▼

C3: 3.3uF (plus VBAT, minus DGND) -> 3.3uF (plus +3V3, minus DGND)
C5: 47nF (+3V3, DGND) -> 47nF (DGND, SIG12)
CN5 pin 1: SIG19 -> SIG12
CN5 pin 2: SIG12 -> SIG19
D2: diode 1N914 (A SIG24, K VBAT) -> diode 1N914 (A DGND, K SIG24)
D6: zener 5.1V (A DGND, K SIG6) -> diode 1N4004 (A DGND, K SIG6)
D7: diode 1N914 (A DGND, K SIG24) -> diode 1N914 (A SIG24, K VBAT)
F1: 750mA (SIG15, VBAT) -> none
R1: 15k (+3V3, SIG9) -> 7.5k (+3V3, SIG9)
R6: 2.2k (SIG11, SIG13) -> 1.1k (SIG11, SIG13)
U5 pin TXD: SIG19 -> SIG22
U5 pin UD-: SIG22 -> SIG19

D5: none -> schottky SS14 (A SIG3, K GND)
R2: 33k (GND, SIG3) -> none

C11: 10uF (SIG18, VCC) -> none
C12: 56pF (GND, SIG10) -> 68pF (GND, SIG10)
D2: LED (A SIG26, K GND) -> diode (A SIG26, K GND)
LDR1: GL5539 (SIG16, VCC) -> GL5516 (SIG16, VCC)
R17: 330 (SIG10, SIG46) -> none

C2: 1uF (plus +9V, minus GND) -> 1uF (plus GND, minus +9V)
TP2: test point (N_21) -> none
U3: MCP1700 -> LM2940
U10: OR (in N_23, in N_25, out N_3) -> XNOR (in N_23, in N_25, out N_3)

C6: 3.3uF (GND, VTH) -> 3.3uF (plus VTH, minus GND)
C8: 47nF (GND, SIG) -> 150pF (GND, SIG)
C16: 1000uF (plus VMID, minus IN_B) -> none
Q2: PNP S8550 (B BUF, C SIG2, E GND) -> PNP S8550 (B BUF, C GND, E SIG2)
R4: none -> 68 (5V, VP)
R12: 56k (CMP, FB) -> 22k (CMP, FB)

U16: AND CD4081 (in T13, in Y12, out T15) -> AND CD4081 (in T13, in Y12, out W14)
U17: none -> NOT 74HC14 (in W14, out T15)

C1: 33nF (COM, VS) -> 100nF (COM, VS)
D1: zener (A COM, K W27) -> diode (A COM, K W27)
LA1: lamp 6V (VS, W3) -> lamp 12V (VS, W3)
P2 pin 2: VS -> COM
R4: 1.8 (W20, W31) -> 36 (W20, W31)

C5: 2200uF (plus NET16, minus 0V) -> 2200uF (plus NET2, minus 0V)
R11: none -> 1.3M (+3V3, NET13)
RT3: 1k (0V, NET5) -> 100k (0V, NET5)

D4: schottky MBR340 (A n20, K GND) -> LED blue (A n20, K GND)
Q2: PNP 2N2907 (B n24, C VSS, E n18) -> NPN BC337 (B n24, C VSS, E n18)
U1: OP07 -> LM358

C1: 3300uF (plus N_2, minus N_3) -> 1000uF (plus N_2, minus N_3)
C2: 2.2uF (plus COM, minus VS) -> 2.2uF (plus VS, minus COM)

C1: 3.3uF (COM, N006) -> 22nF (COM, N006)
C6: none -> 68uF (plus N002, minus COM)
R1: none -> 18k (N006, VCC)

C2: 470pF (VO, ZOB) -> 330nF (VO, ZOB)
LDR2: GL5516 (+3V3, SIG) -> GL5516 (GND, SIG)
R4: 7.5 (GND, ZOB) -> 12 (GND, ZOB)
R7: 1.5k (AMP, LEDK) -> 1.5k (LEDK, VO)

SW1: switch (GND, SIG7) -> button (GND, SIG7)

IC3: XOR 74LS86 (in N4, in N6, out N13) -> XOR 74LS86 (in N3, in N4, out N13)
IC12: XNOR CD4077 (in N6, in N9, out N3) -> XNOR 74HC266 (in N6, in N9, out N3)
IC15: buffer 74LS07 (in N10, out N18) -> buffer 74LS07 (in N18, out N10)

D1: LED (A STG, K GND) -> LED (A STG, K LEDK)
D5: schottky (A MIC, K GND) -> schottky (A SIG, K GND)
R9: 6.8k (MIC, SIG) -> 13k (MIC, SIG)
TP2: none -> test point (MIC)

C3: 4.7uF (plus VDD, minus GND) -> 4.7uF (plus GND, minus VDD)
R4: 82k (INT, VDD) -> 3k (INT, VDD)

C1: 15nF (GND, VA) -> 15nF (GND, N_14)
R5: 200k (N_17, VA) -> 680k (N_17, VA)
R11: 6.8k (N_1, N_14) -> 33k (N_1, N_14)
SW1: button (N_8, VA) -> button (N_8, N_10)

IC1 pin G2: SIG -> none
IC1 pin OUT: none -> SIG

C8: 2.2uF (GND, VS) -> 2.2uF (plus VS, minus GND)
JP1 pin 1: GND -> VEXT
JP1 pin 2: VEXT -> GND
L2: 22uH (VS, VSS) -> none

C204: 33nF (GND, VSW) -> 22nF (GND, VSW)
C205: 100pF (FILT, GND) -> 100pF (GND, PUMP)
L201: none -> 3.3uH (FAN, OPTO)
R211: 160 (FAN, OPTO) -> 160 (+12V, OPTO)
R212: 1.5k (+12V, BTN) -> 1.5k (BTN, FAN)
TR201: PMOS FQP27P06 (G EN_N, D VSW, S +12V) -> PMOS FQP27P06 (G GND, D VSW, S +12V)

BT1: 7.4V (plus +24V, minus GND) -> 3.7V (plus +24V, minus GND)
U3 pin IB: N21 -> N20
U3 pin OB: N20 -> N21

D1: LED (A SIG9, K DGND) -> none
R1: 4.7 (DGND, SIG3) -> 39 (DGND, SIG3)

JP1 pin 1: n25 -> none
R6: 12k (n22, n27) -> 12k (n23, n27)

▲

*Instructions for the task:*
Exact reproduction of every entry is needed.

*Answer for this exercise:*
C3: 3.3uF (plus VBAT, minus DGND) -> 3.3uF (plus +3V3, minus DGND)
C5: 47nF (+3V3, DGND) -> 47nF (DGND, SIG12)
CN5 pin 1: SIG19 -> SIG12
CN5 pin 2: SIG12 -> SIG19
D2: diode 1N914 (A SIG24, K VBAT) -> diode 1N914 (A DGND, K SIG24)
D6: zener 5.1V (A DGND, K SIG6) -> diode 1N4004 (A DGND, K SIG6)
D7: diode 1N914 (A DGND, K SIG24) -> diode 1N914 (A SIG24, K VBAT)
F1: 750mA (SIG15, VBAT) -> none
R1: 15k (+3V3, SIG9) -> 7.5k (+3V3, SIG9)
R6: 2.2k (SIG11, SIG13) -> 1.1k (SIG11, SIG13)
U5 pin TXD: SIG19 -> SIG22
U5 pin UD-: SIG22 -> SIG19

D5: none -> schottky SS14 (A SIG3, K GND)
R2: 33k (GND, SIG3) -> none

C11: 10uF (SIG18, VCC) -> none
C12: 56pF (GND, SIG10) -> 68pF (GND, SIG10)
D2: LED (A SIG26, K GND) -> diode (A SIG26, K GND)
LDR1: GL5539 (SIG16, VCC) -> GL5516 (SIG16, VCC)
R17: 330 (SIG10, SIG46) -> none

C2: 1uF (plus +9V, minus GND) -> 1uF (plus GND, minus +9V)
TP2: test point (N_21) -> none
U3: MCP1700 -> LM2940
U10: OR (in N_23, in N_25, out N_3) -> XNOR (in N_23, in N_25, out N_3)

C6: 3.3uF (GND, VTH) -> 3.3uF (plus VTH, minus GND)
C8: 47nF (GND, SIG) -> 150pF (GND, SIG)
C16: 1000uF (plus VMID, minus IN_B) -> none
Q2: PNP S8550 (B BUF, C SIG2, E GND) -> PNP S8550 (B BUF, C GND, E SIG2)
R4: none -> 68 (5V, VP)
R12: 56k (CMP, FB) -> 22k (CMP, FB)

U16: AND CD4081 (in T13, in Y12, out T15) -> AND CD4081 (in T13, in Y12, out W14)
U17: none -> NOT 74HC14 (in W14, out T15)

C1: 33nF (COM, VS) -> 100nF (COM, VS)
D1: zener (A COM, K W27) -> diode (A COM, K W27)
LA1: lamp 6V (VS, W3) -> lamp 12V (VS, W3)
P2 pin 2: VS -> COM
R4: 1.8 (W20, W31) -> 36 (W20, W31)

C5: 2200uF (plus NET16, minus 0V) -> 2200uF (plus NET2, minus 0V)
R11: none -> 1.3M (+3V3, NET13)
RT3: 1k (0V, NET5) -> 100k (0V, NET5)

D4: schottky MBR340 (A n20, K GND) -> LED blue (A n20, K GND)
Q2: PNP 2N2907 (B n24, C VSS, E n18) -> NPN BC337 (B n24, C VSS, E n18)
U1: OP07 -> LM358

C1: 3300uF (plus N_2, minus N_3) -> 1000uF (plus N_2, minus N_3)
C2: 2.2uF (plus COM, minus VS) -> 2.2uF (plus VS, minus COM)

C1: 3.3uF (COM, N006) -> 22nF (COM, N006)
C6: none -> 68uF (plus N002, minus COM)
R1: none -> 18k (N006, VCC)

C2: 470pF (VO, ZOB) -> 330nF (VO, ZOB)
LDR2: GL5516 (+3V3, SIG) -> GL5516 (GND, SIG)
R4: 7.5 (GND, ZOB) -> 12 (GND, ZOB)
R7: 1.5k (AMP, LEDK) -> 1.5k (LEDK, VO)

SW1: switch (GND, SIG7) -> button (GND, SIG7)

IC3: XOR 74LS86 (in N4, in N6, out N13) -> XOR 74LS86 (in N3, in N4, out N13)
IC12: XNOR CD4077 (in N6, in N9, out N3) -> XNOR 74HC266 (in N6, in N9, out N3)
IC15: buffer 74LS07 (in N10, out N18) -> buffer 74LS07 (in N18, out N10)

D1: LED (A STG, K GND) -> LED (A STG, K LEDK)
D5: schottky (A MIC, K GND) -> schottky (A SIG, K GND)
R9: 6.8k (MIC, SIG) -> 13k (MIC, SIG)
TP2: none -> test point (MIC)

C3: 4.7uF (plus VDD, minus GND) -> 4.7uF (plus GND, minus VDD)
R4: 82k (INT, VDD) -> 3k (INT, VDD)

C1: 15nF (GND, VA) -> 15nF (GND, N_14)
R5: 200k (N_17, VA) -> 680k (N_17, VA)
R11: 6.8k (N_1, N_14) -> 33k (N_1, N_14)
SW1: button (N_8, VA) -> button (N_8, N_10)

IC1 pin G2: SIG -> none
IC1 pin OUT: none -> SIG

C8: 2.2uF (GND, VS) -> 2.2uF (plus VS, minus GND)
JP1 pin 1: GND -> VEXT
JP1 pin 2: VEXT -> GND
L2: 22uH (VS, VSS) -> none

C204: 33nF (GND, VSW) -> 22nF (GND, VSW)
C205: 100pF (FILT, GND) -> 100pF (GND, PUMP)
L201: none -> 3.3uH (FAN, OPTO)
R211: 160 (FAN, OPTO) -> 160 (+12V, OPTO)
R212: 1.5k (+12V, BTN) -> 1.5k (BTN, FAN)
TR201: PMOS FQP27P06 (G EN_N, D VSW, S +12V) -> PMOS FQP27P06 (G GND, D VSW, S +12V)

BT1: 7.4V (plus +24V, minus GND) -> 3.7V (plus +24V, minus GND)
U3 pin IB: N21 -> N20
U3 pin OB: N20 -> N21

D1: LED (A SIG9, K DGND) -> none
R1: 4.7 (DGND, SIG3) -> 39 (DGND, SIG3)

JP1 pin 1: n25 -> none
R6: 12k (n22, n27) -> 12k (n23, n27)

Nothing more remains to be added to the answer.